→ **ACTIVITY**:
If a line in the listing below includes the string "every", pull it out.

→ **DATA EXTRACT**:
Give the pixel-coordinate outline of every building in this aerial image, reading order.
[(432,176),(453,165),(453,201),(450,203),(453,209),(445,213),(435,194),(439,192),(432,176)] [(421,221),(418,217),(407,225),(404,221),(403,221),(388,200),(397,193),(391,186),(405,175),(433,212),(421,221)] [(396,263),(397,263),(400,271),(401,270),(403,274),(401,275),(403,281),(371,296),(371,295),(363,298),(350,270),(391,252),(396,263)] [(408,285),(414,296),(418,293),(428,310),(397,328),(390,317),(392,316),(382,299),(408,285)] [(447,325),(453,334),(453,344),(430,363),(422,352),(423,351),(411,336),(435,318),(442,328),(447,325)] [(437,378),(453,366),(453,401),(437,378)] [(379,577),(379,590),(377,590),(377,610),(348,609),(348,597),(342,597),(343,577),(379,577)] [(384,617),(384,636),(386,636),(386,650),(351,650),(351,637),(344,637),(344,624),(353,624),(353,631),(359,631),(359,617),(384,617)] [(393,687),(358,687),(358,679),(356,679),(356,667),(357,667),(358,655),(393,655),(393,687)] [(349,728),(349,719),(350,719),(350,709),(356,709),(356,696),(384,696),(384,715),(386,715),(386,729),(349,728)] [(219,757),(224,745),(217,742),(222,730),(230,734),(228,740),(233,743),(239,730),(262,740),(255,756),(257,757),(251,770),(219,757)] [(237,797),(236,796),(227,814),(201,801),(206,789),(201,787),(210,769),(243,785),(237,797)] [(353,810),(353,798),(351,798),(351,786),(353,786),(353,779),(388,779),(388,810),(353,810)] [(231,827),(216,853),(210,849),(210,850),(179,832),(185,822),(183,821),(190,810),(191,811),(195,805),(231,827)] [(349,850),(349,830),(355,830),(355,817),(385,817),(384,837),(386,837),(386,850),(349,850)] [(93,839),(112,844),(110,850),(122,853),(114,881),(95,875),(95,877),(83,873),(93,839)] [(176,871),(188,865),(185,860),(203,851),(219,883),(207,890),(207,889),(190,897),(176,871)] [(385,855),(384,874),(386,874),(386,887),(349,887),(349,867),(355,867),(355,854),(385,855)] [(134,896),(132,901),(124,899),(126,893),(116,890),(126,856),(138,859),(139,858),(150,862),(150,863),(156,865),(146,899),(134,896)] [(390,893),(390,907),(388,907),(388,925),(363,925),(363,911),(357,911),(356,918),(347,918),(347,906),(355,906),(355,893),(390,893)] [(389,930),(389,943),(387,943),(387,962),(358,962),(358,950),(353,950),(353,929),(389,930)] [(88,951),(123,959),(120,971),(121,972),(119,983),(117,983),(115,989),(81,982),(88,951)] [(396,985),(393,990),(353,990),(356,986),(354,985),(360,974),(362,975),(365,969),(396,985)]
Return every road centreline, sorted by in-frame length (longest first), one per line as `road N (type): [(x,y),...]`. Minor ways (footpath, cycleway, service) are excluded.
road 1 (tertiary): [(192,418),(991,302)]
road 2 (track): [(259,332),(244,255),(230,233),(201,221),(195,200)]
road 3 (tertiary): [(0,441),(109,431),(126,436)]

→ **SOLUTION**:
Give the pixel-coordinate outline of every building in this aerial image, reading order.
Return every road centreline, sorted by in-frame length (longest first), one per line as `road N (type): [(x,y),...]`. Minor ways (footpath, cycleway, service) are excluded.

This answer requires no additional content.